■ Dataset section ■
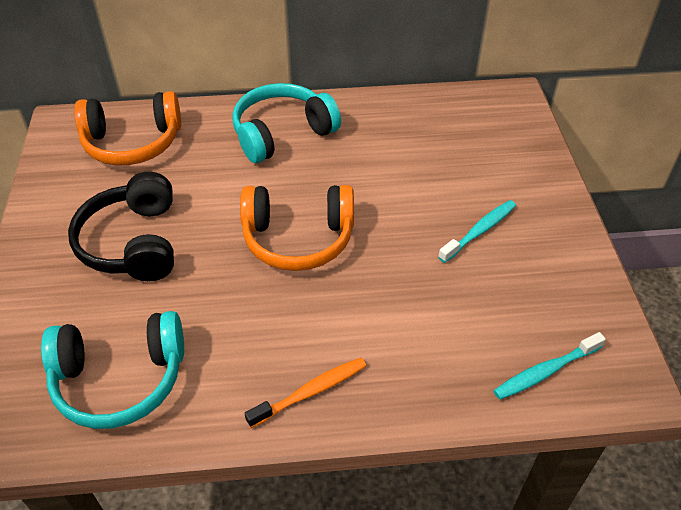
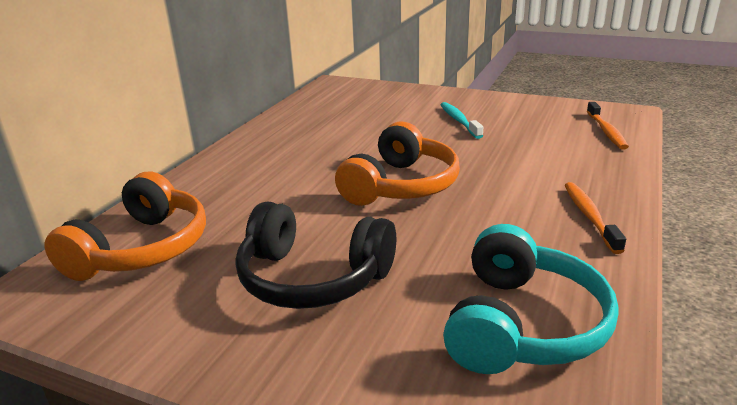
camera: 60 degrees left, 20 degrees down
(282, 133) = (253, 166): turquoise headphones -> none
(545, 371) = (606, 131): turquoise toothbrush -> orange toothbrush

■ Your objective ■
Which lines of the listing above hold the word "turquoise"? Copy each of them.

■ Reply to the task ■
(282, 133) = (253, 166): turquoise headphones -> none
(545, 371) = (606, 131): turquoise toothbrush -> orange toothbrush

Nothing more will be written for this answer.